SOURCE DATA —
■ ■ ■ ■

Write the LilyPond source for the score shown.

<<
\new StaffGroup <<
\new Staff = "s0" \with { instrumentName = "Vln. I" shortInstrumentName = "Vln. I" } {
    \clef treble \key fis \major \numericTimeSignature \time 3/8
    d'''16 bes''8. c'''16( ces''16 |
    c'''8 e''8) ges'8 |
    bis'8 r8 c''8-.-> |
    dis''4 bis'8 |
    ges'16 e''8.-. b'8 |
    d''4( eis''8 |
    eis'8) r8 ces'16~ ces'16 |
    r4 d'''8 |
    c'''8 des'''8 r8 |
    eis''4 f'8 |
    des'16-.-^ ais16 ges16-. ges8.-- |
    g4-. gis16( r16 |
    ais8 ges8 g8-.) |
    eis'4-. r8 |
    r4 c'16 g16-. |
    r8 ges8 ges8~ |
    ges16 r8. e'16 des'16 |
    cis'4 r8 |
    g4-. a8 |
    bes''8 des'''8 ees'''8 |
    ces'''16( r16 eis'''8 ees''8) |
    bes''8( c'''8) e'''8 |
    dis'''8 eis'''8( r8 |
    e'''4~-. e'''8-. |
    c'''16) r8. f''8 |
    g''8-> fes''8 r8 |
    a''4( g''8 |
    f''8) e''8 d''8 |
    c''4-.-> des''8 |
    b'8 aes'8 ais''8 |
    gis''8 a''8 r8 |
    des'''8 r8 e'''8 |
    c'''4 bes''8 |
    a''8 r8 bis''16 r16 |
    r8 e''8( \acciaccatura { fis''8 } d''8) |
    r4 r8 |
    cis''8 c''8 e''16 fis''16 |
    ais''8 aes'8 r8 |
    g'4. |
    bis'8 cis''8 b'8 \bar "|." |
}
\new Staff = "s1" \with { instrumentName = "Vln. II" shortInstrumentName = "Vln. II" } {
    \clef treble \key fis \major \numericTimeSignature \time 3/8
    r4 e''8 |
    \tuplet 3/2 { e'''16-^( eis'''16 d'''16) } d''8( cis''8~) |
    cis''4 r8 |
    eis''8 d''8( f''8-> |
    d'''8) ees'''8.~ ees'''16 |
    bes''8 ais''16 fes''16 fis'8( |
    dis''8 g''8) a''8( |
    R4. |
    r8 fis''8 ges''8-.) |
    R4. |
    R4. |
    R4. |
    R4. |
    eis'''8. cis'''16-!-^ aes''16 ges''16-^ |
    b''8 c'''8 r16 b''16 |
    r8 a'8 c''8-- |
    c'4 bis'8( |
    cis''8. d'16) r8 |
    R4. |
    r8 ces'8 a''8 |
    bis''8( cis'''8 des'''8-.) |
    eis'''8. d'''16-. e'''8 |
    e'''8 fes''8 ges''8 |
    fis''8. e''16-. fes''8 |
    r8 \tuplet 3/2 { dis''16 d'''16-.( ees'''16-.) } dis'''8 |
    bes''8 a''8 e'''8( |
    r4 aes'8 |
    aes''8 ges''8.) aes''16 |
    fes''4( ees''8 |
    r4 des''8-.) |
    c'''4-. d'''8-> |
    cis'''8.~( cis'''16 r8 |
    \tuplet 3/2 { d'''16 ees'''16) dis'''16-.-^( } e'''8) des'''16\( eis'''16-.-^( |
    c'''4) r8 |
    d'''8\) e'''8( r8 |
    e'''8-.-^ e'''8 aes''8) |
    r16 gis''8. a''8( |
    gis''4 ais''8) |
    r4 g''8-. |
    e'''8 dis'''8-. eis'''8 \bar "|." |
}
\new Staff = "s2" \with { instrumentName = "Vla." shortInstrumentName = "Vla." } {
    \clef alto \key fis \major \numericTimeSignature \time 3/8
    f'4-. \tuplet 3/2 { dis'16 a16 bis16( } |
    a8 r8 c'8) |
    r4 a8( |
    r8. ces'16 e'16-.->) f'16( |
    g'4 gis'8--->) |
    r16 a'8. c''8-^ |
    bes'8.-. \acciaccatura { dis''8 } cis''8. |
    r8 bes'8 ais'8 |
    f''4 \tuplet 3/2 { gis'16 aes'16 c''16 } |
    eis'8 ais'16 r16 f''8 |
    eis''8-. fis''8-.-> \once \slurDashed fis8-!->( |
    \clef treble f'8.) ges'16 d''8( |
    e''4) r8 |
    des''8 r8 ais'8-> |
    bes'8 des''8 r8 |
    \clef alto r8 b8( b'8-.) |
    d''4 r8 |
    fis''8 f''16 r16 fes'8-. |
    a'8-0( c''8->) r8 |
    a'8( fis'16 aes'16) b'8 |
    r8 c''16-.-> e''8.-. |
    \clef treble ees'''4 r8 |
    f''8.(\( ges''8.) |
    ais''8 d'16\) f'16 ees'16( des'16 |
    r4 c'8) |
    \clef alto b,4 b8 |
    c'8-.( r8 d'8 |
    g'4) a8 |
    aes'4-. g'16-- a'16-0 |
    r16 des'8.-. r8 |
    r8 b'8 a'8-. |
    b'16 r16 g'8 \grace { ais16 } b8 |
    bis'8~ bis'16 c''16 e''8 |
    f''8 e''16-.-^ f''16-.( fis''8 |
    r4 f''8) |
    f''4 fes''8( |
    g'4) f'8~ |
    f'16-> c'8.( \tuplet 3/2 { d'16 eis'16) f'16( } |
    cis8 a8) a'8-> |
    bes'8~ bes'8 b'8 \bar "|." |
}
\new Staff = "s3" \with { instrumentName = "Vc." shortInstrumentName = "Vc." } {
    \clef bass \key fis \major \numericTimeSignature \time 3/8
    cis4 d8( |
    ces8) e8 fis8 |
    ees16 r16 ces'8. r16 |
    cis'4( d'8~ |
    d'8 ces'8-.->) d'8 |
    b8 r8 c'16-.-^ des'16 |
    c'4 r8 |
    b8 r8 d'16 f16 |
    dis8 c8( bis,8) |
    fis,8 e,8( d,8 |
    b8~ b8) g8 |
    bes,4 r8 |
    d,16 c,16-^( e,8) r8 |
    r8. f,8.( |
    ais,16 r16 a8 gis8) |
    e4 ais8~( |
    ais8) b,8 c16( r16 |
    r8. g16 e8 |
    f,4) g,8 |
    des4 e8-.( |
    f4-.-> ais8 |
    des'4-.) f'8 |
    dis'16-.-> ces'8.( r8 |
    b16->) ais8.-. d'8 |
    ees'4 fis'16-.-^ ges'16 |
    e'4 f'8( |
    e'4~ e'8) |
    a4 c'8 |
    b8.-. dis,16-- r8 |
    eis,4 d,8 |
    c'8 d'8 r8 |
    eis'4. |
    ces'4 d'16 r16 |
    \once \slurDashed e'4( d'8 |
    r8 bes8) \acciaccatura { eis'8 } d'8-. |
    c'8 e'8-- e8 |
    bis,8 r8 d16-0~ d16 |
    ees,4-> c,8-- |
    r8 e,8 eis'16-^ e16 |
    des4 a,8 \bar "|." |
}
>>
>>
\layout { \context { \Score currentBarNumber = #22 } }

■ ■ ■ ■

TASK — Find each line in the records that contains the string "slurDashed" and copy those lines.

THE COMPLETED TASK —
    eis''8-. fis''8-.-> \once \slurDashed fis8-!->( |
    \once \slurDashed e'4( d'8 |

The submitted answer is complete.